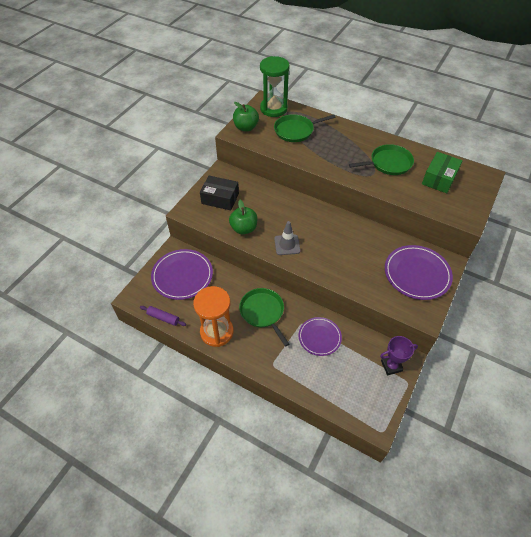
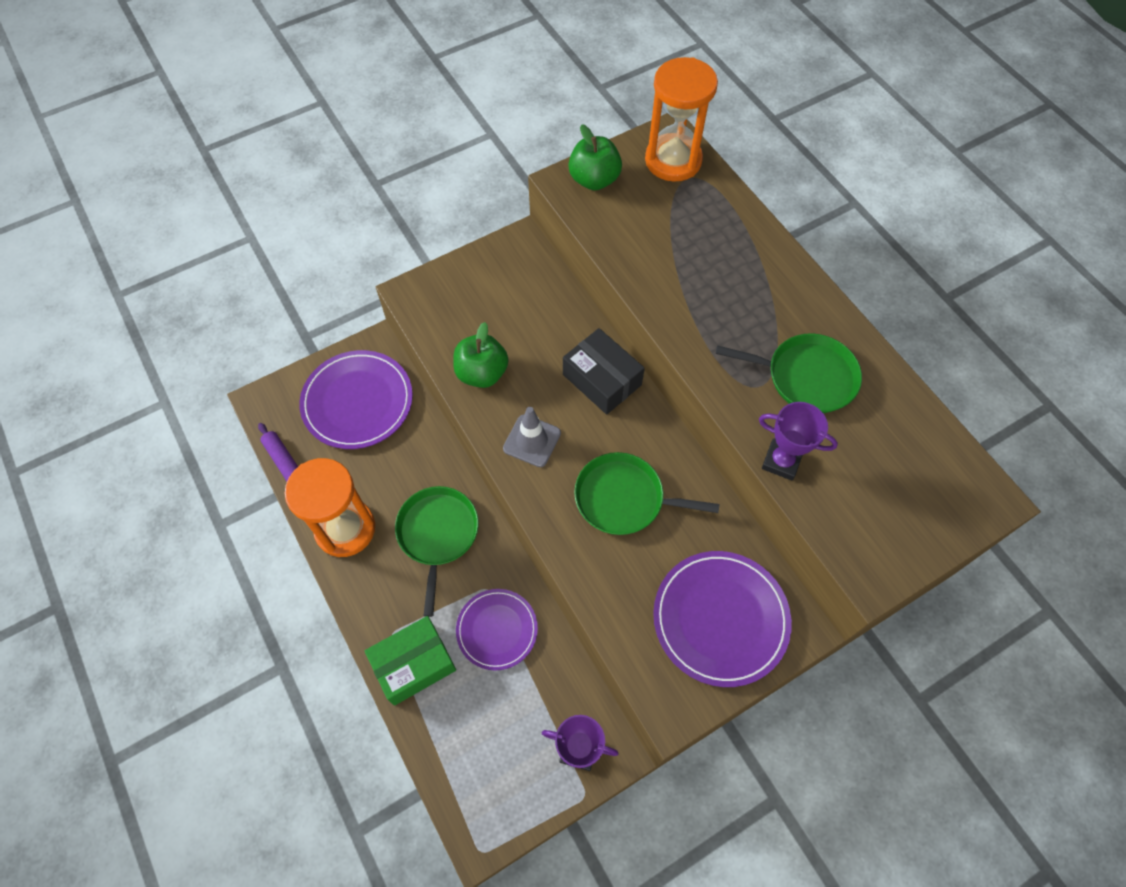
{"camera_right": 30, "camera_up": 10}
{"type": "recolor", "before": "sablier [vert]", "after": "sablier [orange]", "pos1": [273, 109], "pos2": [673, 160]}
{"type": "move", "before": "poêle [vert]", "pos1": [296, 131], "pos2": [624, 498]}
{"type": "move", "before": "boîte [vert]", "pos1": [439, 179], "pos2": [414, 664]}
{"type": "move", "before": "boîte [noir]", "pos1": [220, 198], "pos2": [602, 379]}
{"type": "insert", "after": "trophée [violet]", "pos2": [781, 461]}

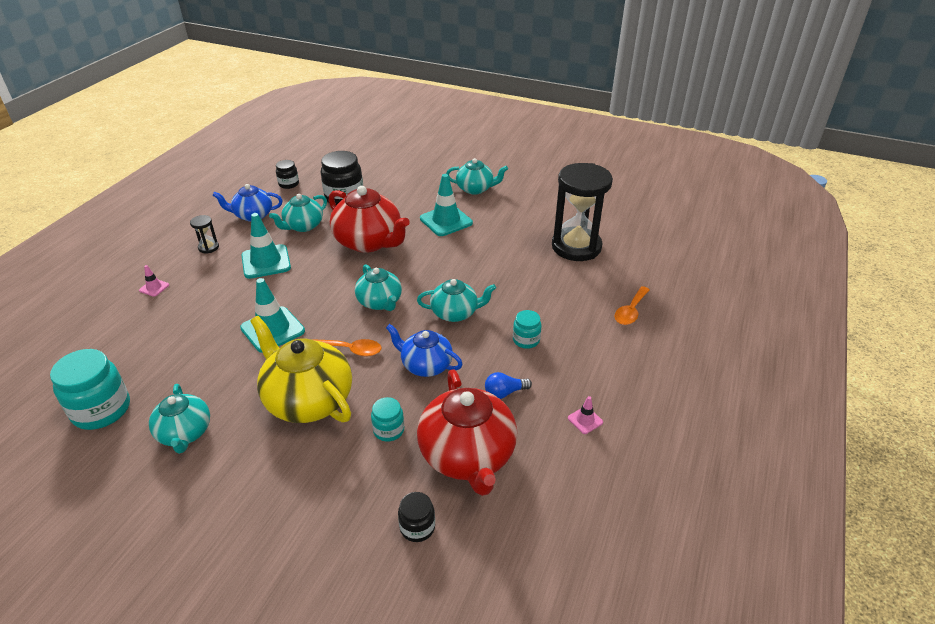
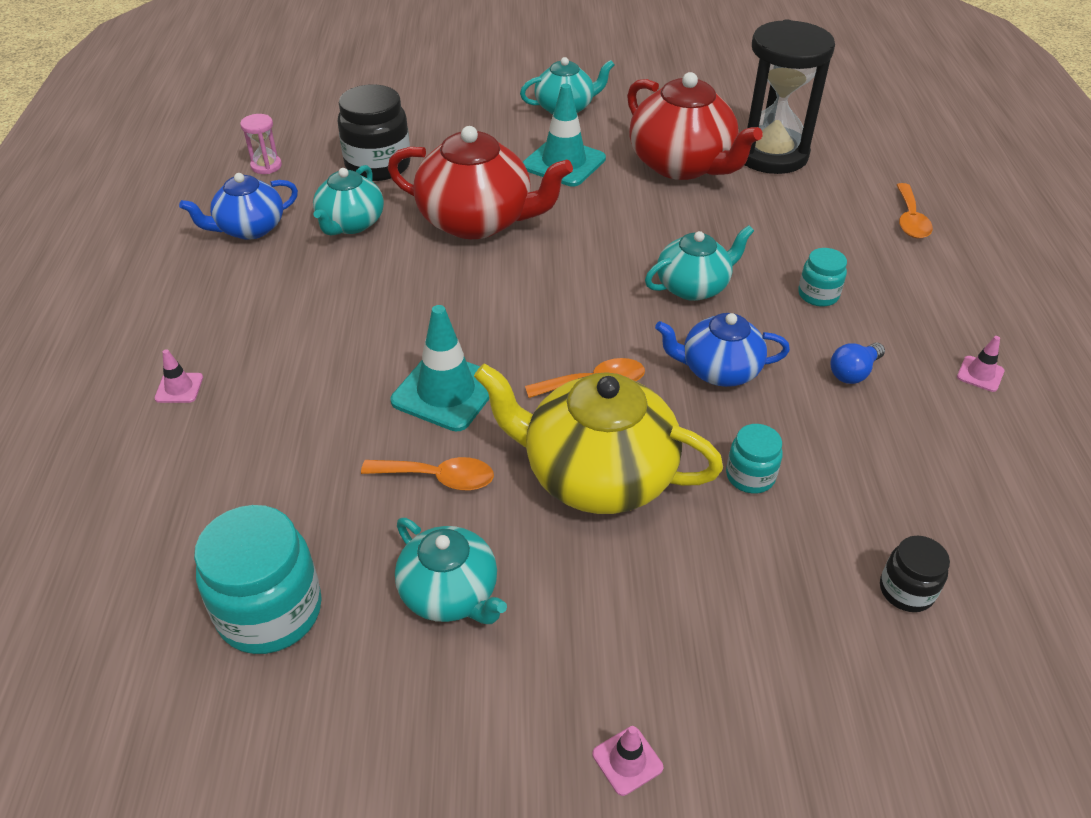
{"camera_right": -25, "camera_up": 5}
{"type": "replace", "before": "bocal [noir]", "after": "sablier [rose]", "pos1": [289, 184], "pos2": [266, 166]}
{"type": "delete", "before": "cône de chantier [turquoise]", "pos1": [266, 262]}
{"type": "delete", "before": "sablier [noir]", "pos1": [208, 247]}
{"type": "delete", "before": "théière [turquoise]", "pos1": [380, 302]}
{"type": "move", "before": "théière [rouge]", "pos1": [467, 455], "pos2": [681, 165]}
{"type": "insert", "after": "cuillère [orange]", "pos2": [438, 478]}
{"type": "insert", "after": "cône de chantier [rose]", "pos2": [627, 761]}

_ _ _ _ _

-- Exercise --
Copy each line above where the string "boîte" occurs.

-- Answer to the exercise --
{"type": "move", "before": "boîte [vert]", "pos1": [439, 179], "pos2": [414, 664]}
{"type": "move", "before": "boîte [noir]", "pos1": [220, 198], "pos2": [602, 379]}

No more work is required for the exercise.